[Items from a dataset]

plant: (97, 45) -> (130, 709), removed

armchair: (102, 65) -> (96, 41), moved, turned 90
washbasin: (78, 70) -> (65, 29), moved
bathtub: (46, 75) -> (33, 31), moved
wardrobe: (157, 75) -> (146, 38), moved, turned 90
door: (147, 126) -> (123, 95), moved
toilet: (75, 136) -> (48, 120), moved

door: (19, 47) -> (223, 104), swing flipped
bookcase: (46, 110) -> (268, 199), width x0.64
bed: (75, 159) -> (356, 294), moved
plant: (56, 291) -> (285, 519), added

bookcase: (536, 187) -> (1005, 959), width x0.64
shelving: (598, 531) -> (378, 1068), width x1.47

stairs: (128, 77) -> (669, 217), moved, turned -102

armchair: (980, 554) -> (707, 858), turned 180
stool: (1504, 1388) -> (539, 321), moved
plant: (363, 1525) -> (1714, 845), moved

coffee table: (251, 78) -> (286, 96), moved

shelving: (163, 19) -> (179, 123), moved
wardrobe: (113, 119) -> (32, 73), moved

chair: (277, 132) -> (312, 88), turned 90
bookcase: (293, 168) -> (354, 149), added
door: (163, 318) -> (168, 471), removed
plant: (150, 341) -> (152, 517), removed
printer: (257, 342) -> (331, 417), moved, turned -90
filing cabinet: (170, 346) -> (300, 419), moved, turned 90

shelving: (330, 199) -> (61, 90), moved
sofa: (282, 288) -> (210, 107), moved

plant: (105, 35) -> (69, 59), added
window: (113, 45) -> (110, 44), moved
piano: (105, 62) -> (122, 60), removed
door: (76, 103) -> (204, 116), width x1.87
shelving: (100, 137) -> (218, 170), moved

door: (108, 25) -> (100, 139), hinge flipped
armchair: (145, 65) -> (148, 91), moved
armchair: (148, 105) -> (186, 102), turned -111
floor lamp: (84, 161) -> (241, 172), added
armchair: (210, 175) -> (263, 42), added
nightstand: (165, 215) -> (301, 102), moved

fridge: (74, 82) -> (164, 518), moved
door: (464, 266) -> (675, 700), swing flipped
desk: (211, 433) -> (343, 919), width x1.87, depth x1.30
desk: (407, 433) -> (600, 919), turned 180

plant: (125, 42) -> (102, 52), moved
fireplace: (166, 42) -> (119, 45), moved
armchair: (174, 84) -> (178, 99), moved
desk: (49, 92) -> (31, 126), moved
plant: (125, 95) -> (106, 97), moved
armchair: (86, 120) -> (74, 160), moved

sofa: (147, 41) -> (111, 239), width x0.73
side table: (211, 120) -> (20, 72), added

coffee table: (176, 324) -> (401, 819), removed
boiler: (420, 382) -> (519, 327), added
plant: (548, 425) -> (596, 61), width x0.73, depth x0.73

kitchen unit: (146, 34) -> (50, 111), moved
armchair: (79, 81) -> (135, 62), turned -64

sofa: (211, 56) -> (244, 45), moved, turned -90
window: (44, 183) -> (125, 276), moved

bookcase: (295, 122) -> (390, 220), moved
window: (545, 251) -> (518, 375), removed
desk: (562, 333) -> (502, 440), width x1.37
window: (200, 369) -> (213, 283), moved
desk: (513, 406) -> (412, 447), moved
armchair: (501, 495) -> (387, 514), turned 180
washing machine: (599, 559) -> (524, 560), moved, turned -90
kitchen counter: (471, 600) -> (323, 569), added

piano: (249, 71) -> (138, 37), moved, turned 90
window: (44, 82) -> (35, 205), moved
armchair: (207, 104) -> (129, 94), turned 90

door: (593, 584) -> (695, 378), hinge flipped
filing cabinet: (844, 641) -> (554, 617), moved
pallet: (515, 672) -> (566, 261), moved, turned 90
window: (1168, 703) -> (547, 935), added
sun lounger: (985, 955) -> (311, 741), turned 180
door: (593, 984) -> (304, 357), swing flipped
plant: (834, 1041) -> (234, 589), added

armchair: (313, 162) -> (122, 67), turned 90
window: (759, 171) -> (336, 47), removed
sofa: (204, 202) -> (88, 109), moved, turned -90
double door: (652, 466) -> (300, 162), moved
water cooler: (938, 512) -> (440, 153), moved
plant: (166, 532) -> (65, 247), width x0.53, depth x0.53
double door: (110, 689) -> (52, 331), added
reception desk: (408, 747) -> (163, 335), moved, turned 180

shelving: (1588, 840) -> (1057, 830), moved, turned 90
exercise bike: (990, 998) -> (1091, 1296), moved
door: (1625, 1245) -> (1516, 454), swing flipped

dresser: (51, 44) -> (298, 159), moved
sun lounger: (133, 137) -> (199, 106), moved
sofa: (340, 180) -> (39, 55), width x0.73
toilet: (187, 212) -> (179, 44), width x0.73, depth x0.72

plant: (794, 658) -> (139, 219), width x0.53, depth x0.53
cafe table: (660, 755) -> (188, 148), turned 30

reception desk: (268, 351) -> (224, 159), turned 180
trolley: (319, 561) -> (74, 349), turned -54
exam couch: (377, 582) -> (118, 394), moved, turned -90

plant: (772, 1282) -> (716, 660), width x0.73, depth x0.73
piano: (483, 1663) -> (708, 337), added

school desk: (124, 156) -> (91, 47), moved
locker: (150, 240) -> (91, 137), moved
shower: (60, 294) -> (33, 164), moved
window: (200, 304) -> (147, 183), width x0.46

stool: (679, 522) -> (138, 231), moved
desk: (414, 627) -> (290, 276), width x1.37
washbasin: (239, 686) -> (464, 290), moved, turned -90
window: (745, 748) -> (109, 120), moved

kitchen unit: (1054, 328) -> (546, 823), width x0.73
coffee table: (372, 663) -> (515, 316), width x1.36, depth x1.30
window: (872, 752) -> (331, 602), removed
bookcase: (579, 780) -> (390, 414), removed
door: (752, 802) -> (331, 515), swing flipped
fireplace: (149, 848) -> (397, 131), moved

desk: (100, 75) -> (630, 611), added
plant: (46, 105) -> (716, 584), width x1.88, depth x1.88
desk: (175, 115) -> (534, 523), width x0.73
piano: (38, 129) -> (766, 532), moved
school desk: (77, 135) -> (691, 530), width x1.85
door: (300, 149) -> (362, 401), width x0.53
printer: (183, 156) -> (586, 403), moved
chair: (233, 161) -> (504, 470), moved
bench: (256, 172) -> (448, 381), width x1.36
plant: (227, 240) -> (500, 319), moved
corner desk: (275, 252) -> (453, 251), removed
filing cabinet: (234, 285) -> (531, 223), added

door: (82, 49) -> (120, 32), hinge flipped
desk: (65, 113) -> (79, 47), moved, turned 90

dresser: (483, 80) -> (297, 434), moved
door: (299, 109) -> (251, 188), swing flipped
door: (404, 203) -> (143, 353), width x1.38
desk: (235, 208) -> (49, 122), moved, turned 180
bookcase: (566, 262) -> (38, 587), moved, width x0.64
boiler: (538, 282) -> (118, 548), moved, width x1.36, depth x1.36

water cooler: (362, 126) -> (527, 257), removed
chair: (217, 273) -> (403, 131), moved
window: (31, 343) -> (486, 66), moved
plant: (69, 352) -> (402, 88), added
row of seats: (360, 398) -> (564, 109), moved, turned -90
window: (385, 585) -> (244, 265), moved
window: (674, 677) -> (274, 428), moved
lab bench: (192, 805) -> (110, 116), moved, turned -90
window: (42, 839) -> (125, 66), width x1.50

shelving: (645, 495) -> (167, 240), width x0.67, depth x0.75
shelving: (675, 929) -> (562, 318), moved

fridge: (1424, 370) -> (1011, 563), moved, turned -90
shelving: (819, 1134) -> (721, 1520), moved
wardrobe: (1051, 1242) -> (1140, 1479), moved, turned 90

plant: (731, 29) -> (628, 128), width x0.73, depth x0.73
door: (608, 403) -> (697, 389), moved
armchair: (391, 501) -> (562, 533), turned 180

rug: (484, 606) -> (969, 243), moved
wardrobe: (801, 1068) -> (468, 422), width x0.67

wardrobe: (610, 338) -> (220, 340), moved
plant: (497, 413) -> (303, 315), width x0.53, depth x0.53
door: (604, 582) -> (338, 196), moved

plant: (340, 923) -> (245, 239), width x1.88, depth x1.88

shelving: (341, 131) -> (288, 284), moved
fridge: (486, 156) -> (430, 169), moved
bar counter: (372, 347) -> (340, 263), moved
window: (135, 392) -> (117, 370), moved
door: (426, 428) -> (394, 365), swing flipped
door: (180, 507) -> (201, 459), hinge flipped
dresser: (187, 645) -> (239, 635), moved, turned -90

**TASK STATEMENT:** What you give back should be exactly the lines of the data above from the line with "window: (113, 45) -> (110, 44), moved" through the line with "sofa: (211, 56)", both of those included, and nothing more.

**ANSWER FOR THE TASK:**
window: (113, 45) -> (110, 44), moved
piano: (105, 62) -> (122, 60), removed
door: (76, 103) -> (204, 116), width x1.87
shelving: (100, 137) -> (218, 170), moved

door: (108, 25) -> (100, 139), hinge flipped
armchair: (145, 65) -> (148, 91), moved
armchair: (148, 105) -> (186, 102), turned -111
floor lamp: (84, 161) -> (241, 172), added
armchair: (210, 175) -> (263, 42), added
nightstand: (165, 215) -> (301, 102), moved

fridge: (74, 82) -> (164, 518), moved
door: (464, 266) -> (675, 700), swing flipped
desk: (211, 433) -> (343, 919), width x1.87, depth x1.30
desk: (407, 433) -> (600, 919), turned 180

plant: (125, 42) -> (102, 52), moved
fireplace: (166, 42) -> (119, 45), moved
armchair: (174, 84) -> (178, 99), moved
desk: (49, 92) -> (31, 126), moved
plant: (125, 95) -> (106, 97), moved
armchair: (86, 120) -> (74, 160), moved

sofa: (147, 41) -> (111, 239), width x0.73
side table: (211, 120) -> (20, 72), added

coffee table: (176, 324) -> (401, 819), removed
boiler: (420, 382) -> (519, 327), added
plant: (548, 425) -> (596, 61), width x0.73, depth x0.73

kitchen unit: (146, 34) -> (50, 111), moved
armchair: (79, 81) -> (135, 62), turned -64

sofa: (211, 56) -> (244, 45), moved, turned -90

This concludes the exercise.